WHAT YOU WILL DO » Copy the data exactly as it appears, and do not include any pictures.
──────────
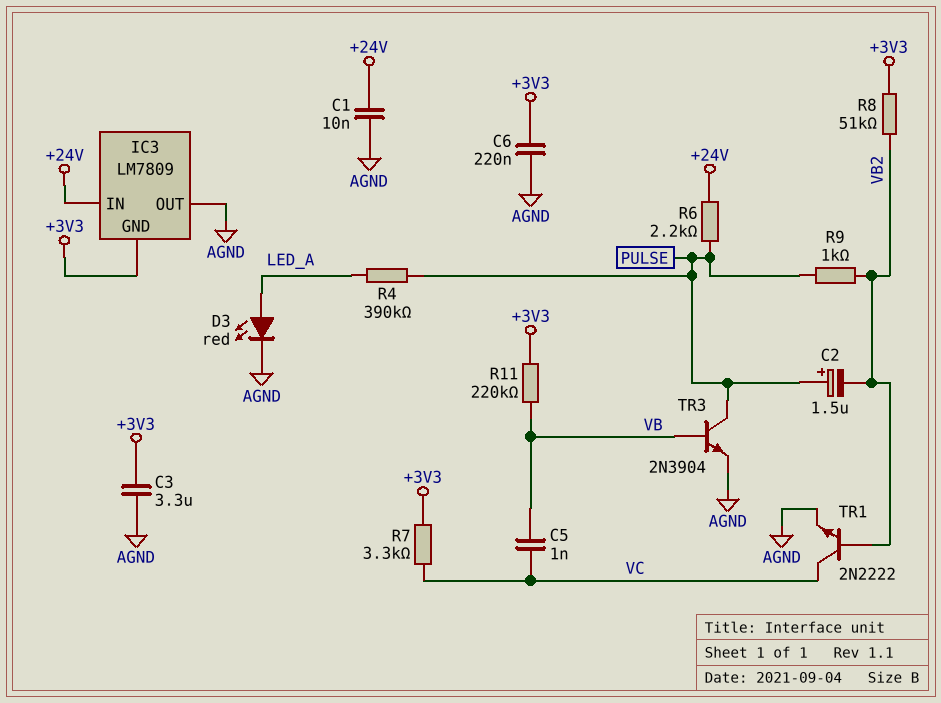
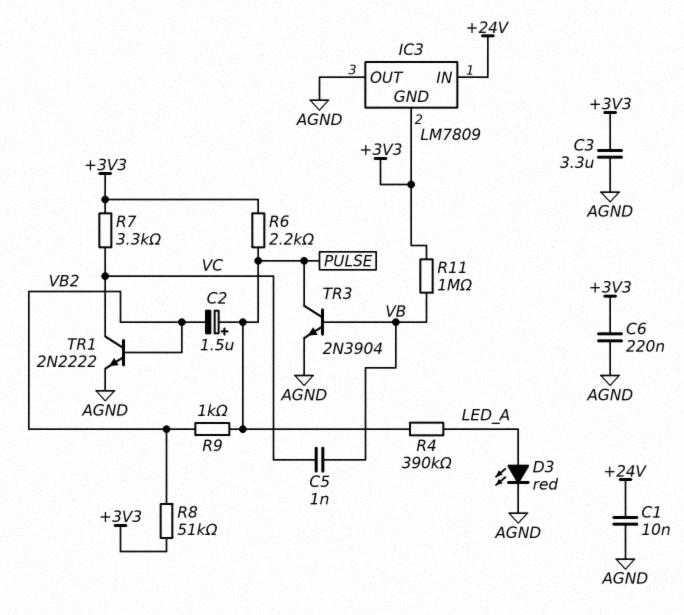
R6: 2.2k (+24V, PULSE) -> 2.2k (+3V3, PULSE)
R11: 220k (+3V3, VB) -> 1M (+3V3, VB)

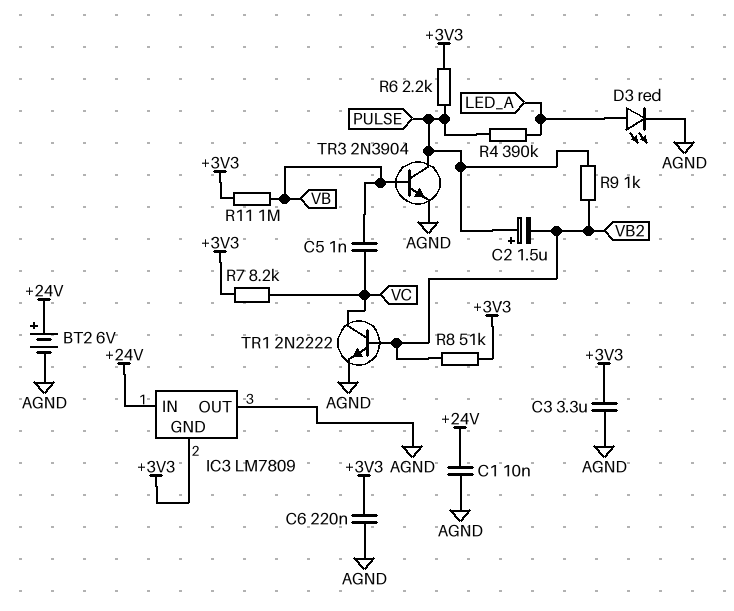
BT2: none -> 6V (plus +24V, minus AGND)
R7: 3.3k (+3V3, VC) -> 8.2k (+3V3, VC)

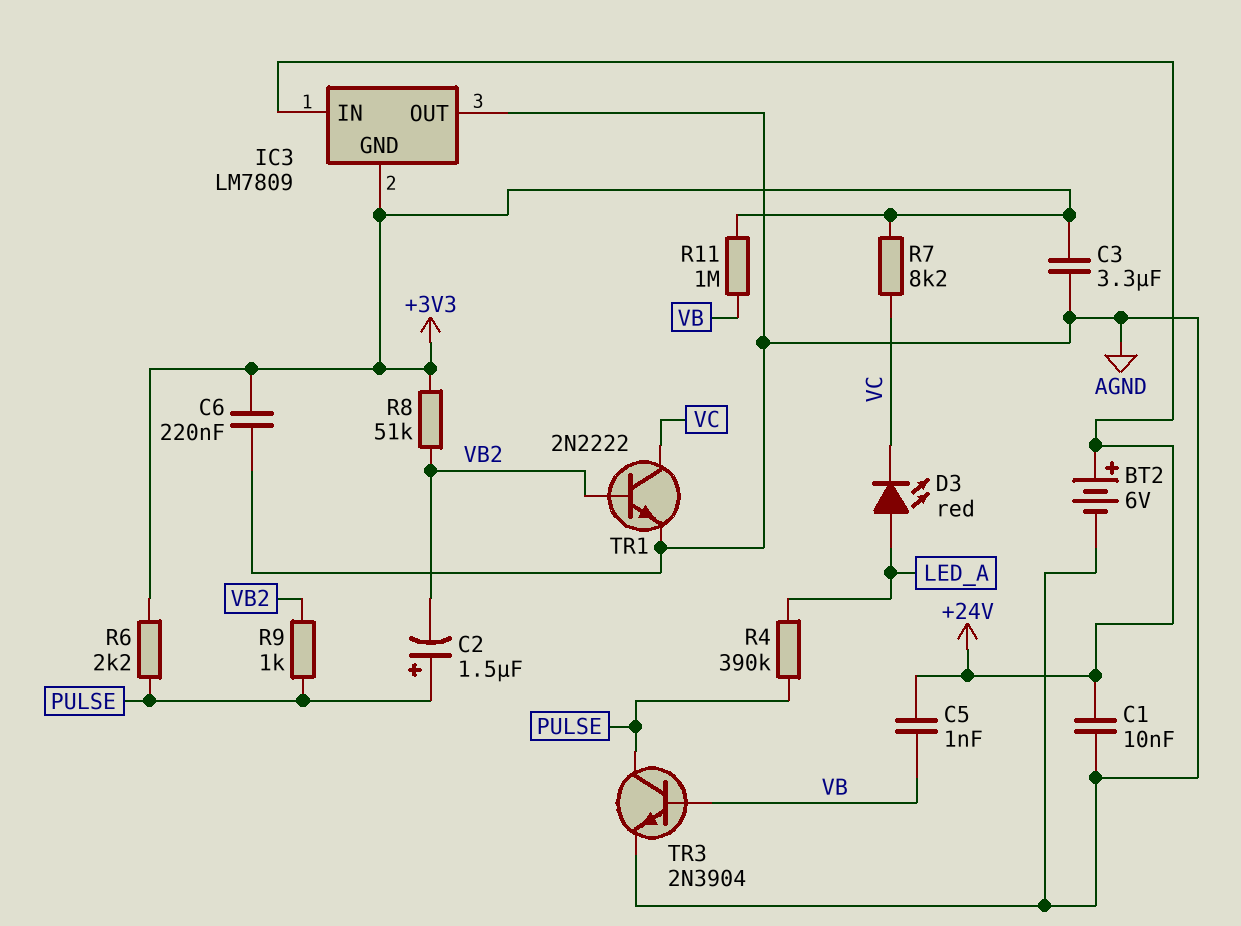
C5: 1nF (VB, VC) -> 1nF (+24V, VB)
D3: LED red (A LED_A, K AGND) -> LED red (A LED_A, K VC)

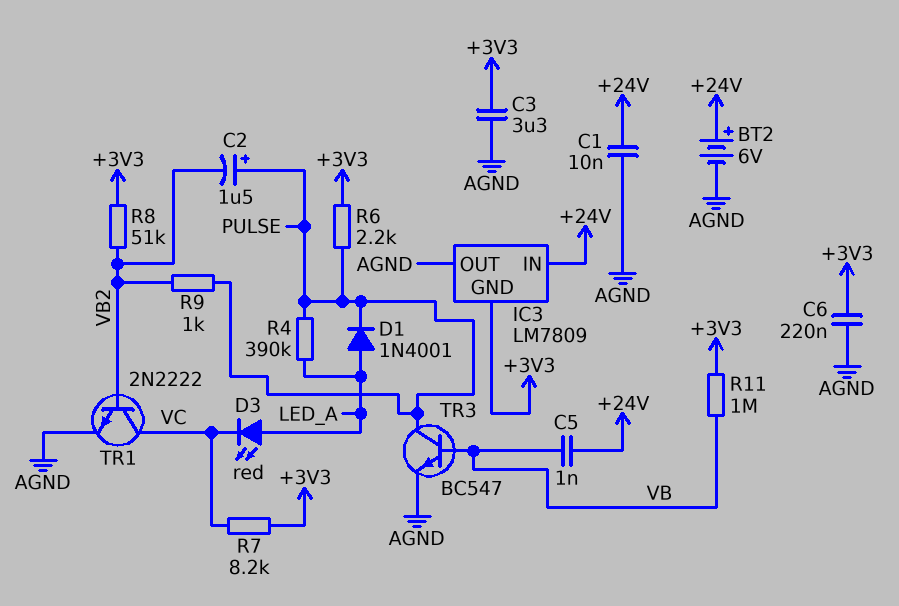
D1: none -> diode 1N4001 (A LED_A, K PULSE)
TR3: NPN 2N3904 (B VB, C PULSE, E AGND) -> NPN BC547 (B VB, C PULSE, E AGND)

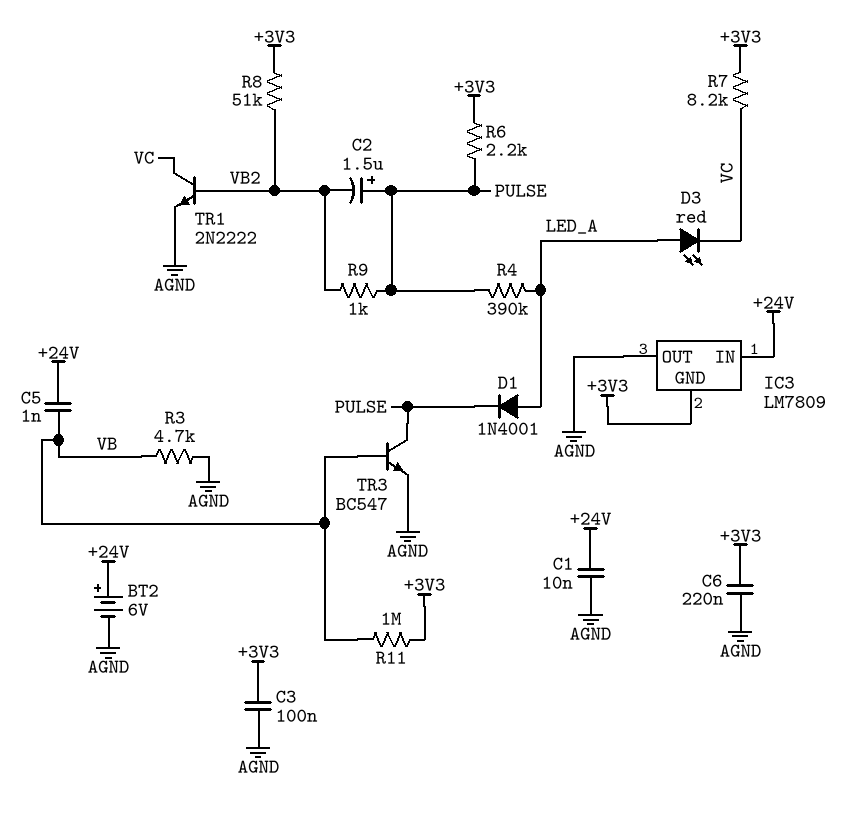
C3: 3.3uF (+3V3, AGND) -> 100nF (+3V3, AGND)
R3: none -> 4.7k (AGND, VB)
──────────
WRITTEN RESPONSE »
R6: 2.2k (+24V, PULSE) -> 2.2k (+3V3, PULSE)
R11: 220k (+3V3, VB) -> 1M (+3V3, VB)

BT2: none -> 6V (plus +24V, minus AGND)
R7: 3.3k (+3V3, VC) -> 8.2k (+3V3, VC)

C5: 1nF (VB, VC) -> 1nF (+24V, VB)
D3: LED red (A LED_A, K AGND) -> LED red (A LED_A, K VC)

D1: none -> diode 1N4001 (A LED_A, K PULSE)
TR3: NPN 2N3904 (B VB, C PULSE, E AGND) -> NPN BC547 (B VB, C PULSE, E AGND)

C3: 3.3uF (+3V3, AGND) -> 100nF (+3V3, AGND)
R3: none -> 4.7k (AGND, VB)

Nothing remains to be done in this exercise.